### INSTRUCTIONS FOR THE TASK
Please go through the listing below and count the lines where the string "minus" appears. Answer with the number only.

### RECORDS FOR THIS EXERCISE

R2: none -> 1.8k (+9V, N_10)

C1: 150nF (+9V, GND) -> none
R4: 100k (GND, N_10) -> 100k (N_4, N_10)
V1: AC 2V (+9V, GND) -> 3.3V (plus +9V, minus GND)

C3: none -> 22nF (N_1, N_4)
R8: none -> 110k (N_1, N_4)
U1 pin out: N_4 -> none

...

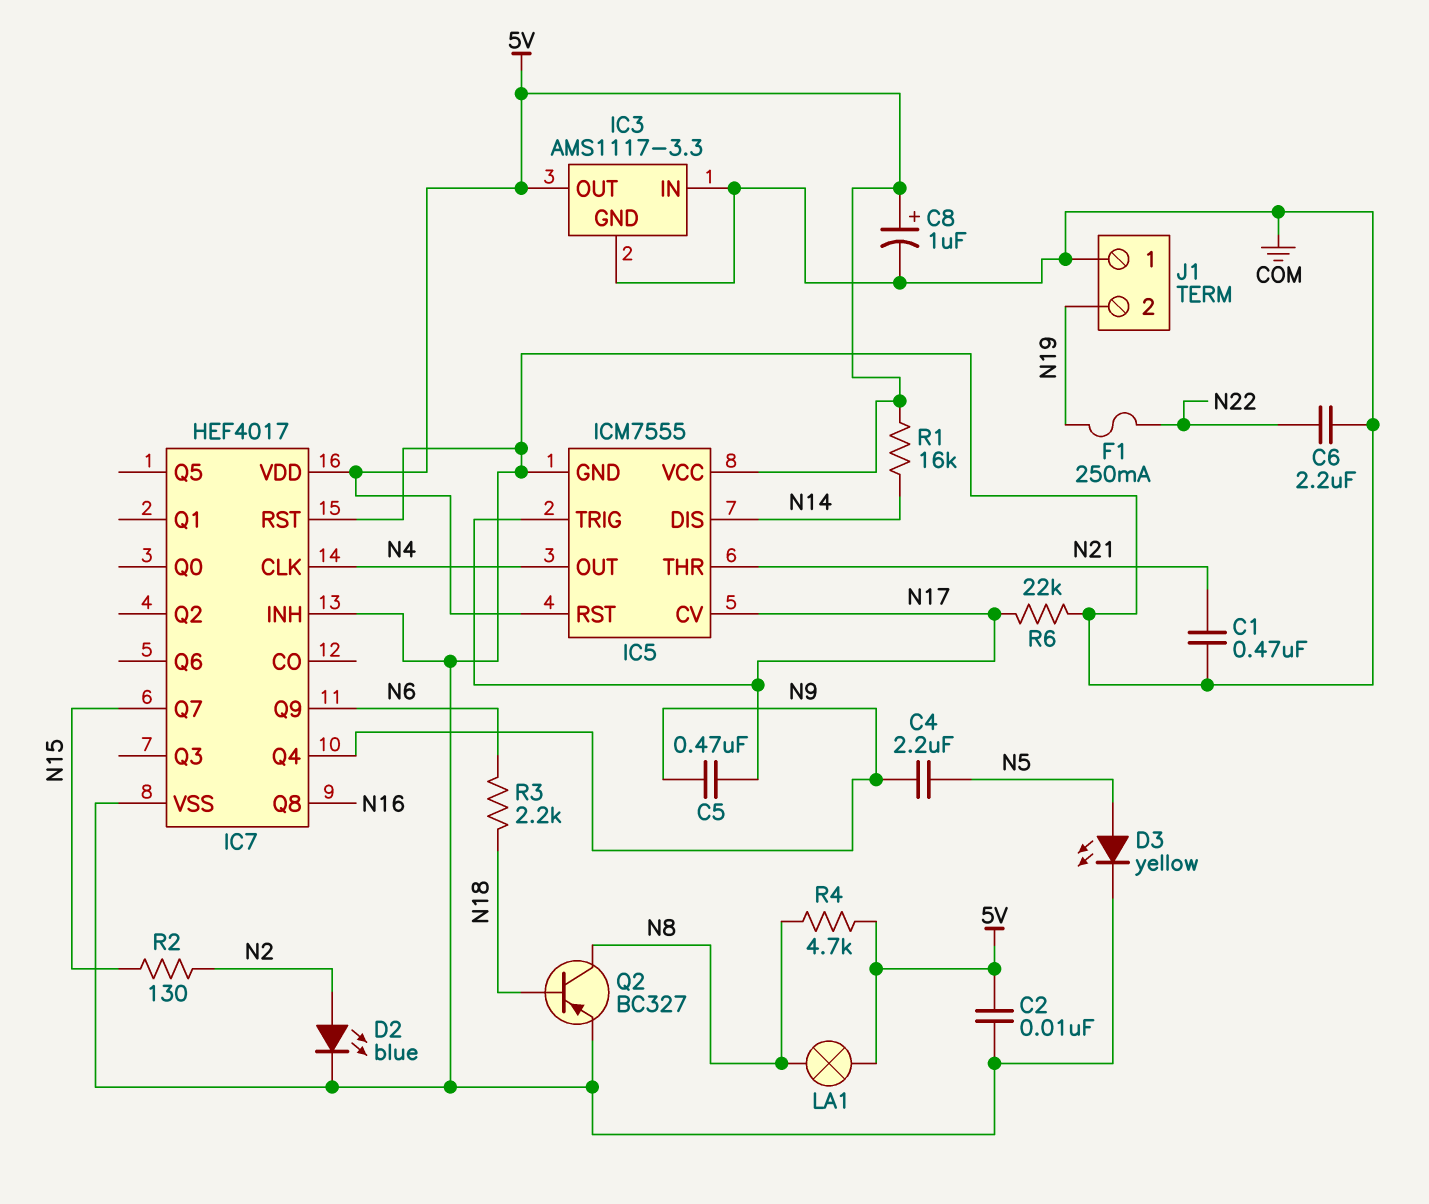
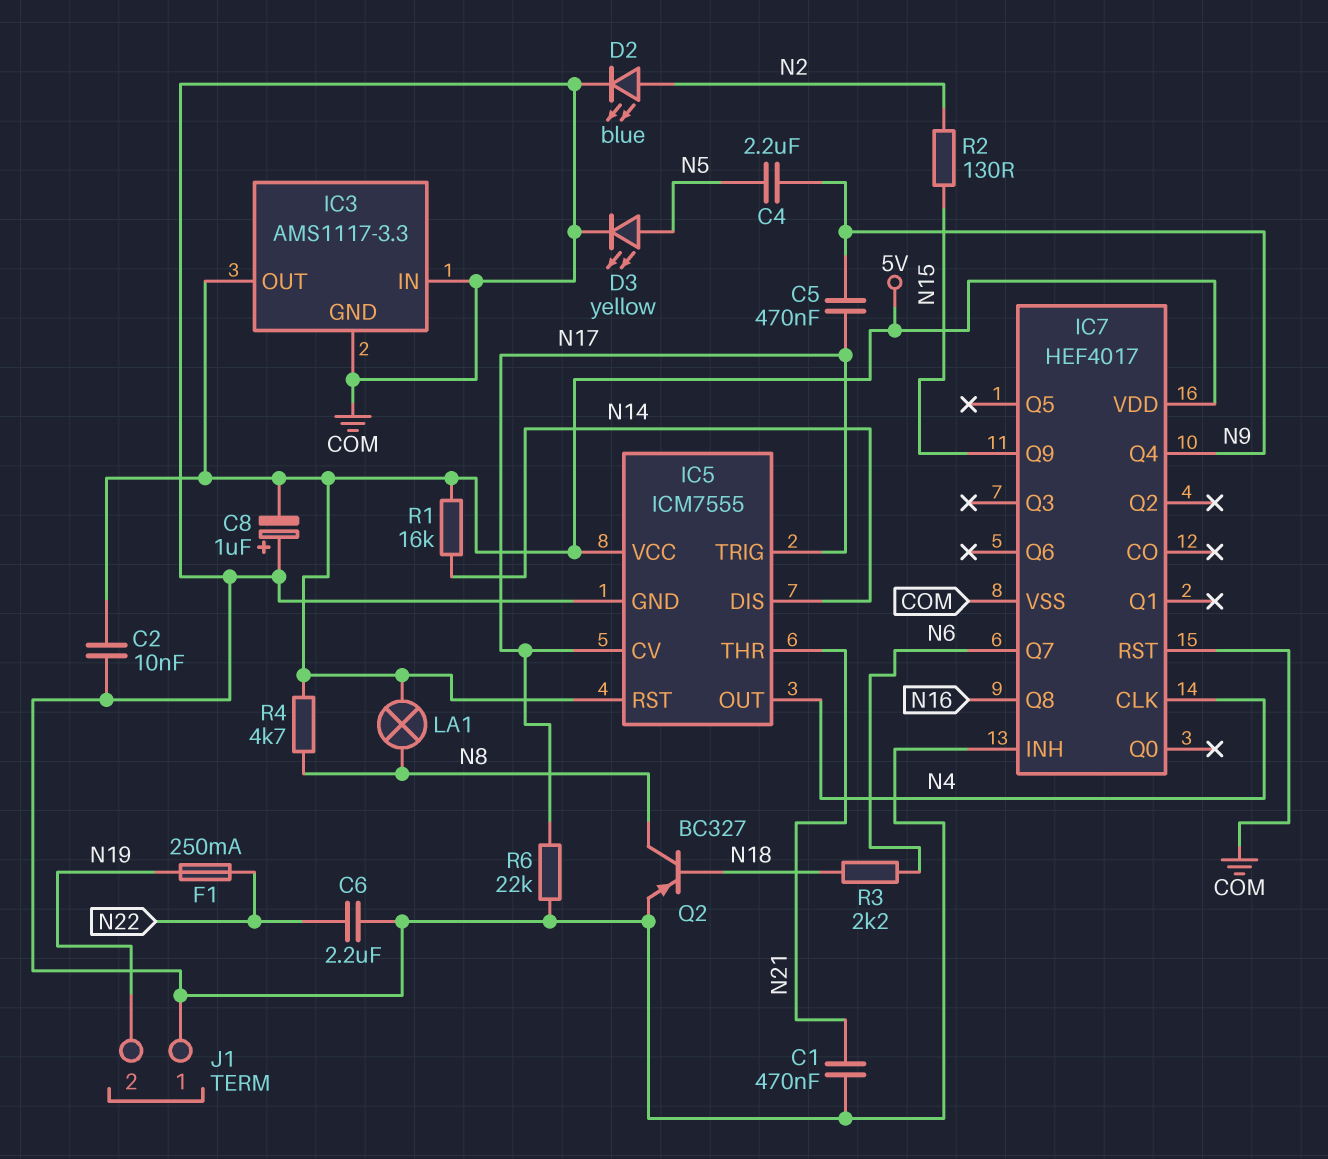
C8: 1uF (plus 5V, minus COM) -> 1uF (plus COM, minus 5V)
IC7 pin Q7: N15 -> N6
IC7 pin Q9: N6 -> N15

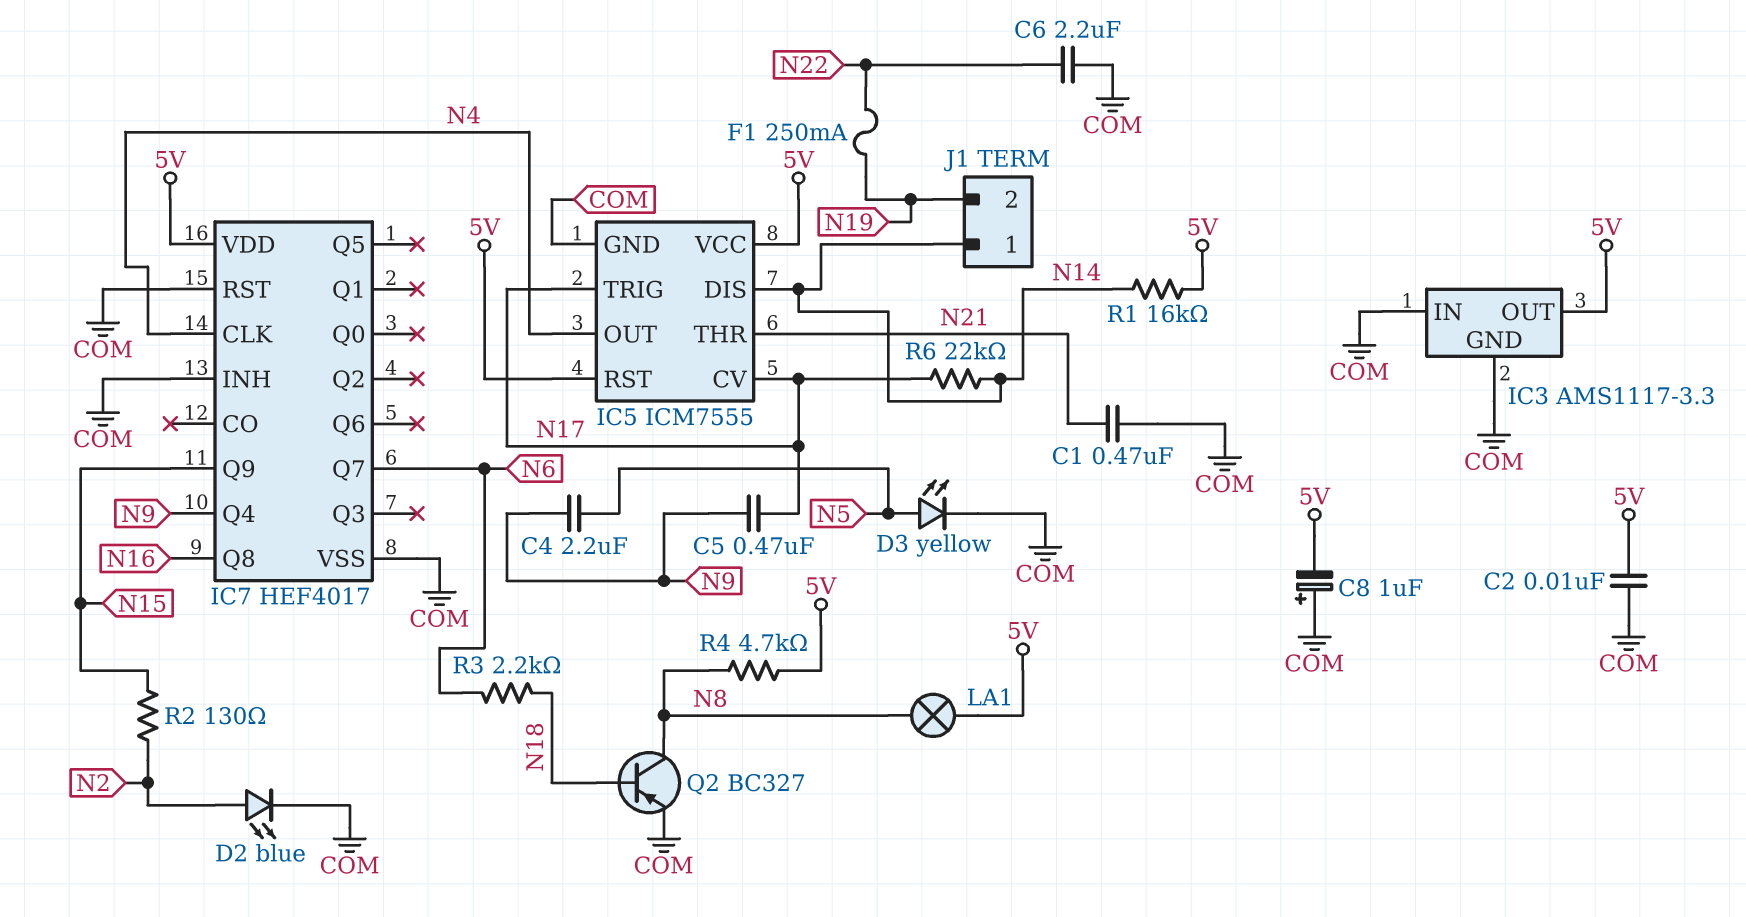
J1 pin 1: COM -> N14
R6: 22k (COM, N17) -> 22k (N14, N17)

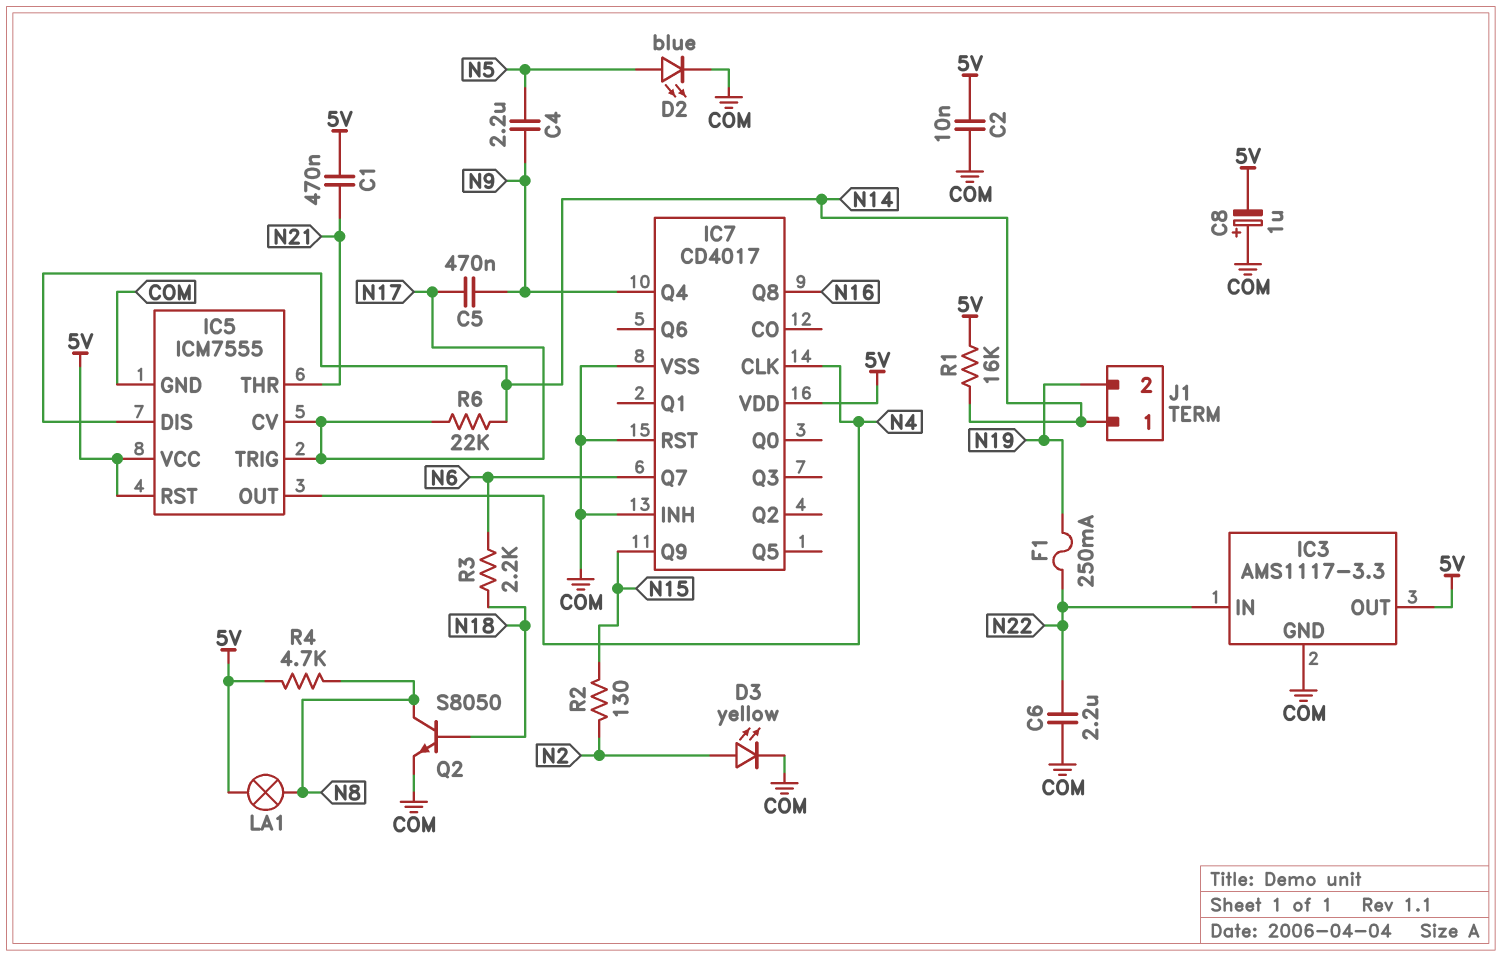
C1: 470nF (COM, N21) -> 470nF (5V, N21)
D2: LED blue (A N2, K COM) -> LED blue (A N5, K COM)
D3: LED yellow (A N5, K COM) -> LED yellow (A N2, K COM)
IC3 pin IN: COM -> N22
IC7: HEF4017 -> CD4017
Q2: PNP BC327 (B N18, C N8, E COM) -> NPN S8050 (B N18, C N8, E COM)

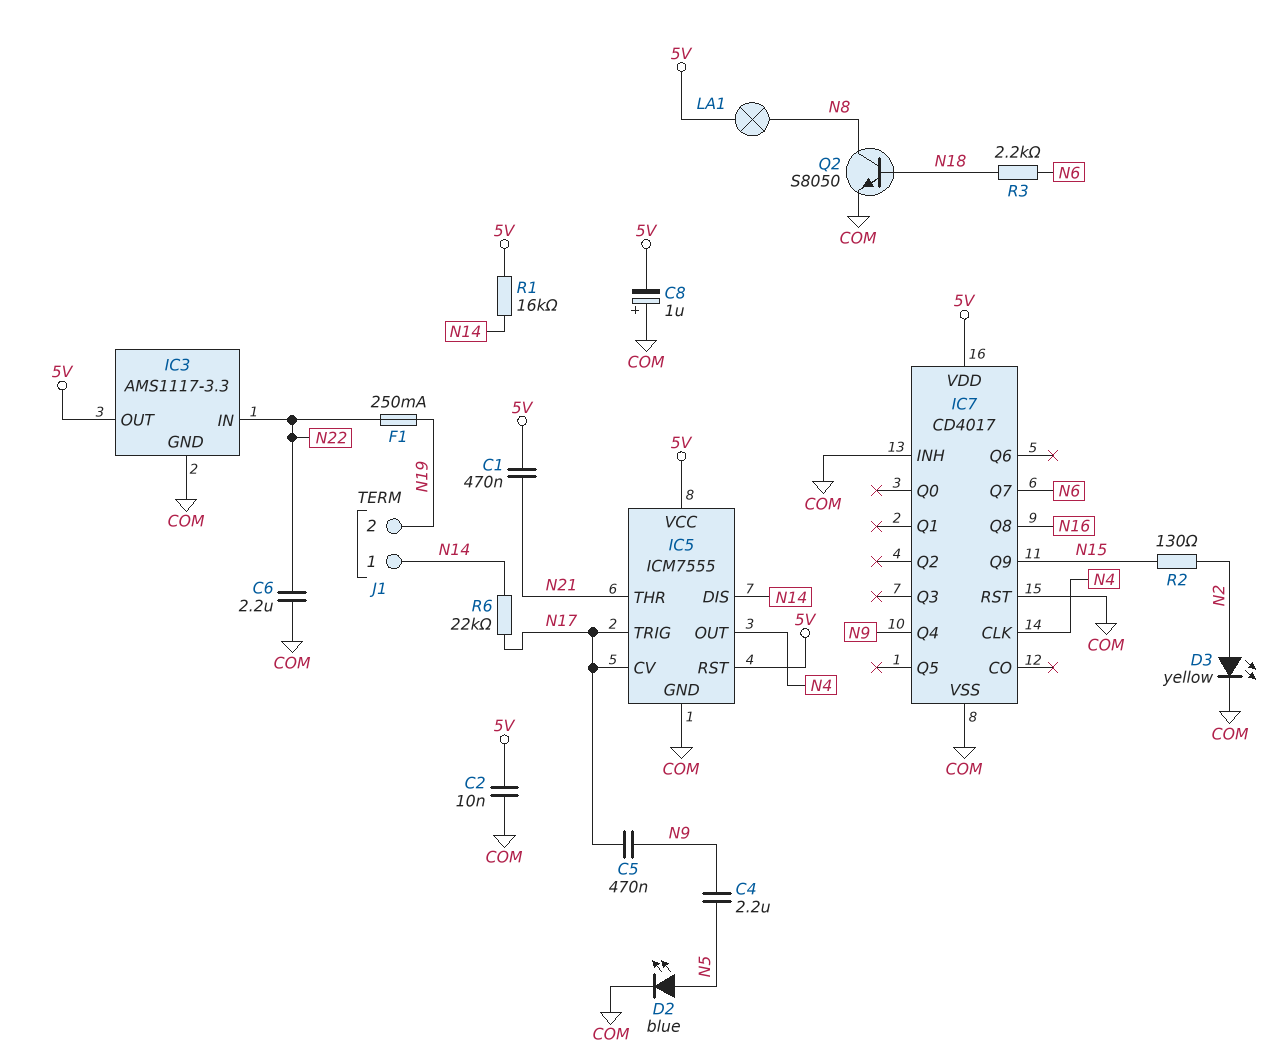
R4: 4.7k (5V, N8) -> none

==

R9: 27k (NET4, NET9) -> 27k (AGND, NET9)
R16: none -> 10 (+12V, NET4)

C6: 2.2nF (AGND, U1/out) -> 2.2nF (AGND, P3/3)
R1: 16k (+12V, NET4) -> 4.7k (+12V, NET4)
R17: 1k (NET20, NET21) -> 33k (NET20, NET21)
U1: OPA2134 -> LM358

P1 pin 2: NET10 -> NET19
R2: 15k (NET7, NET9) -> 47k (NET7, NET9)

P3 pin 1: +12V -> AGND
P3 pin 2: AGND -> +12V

### TASK RESULT
2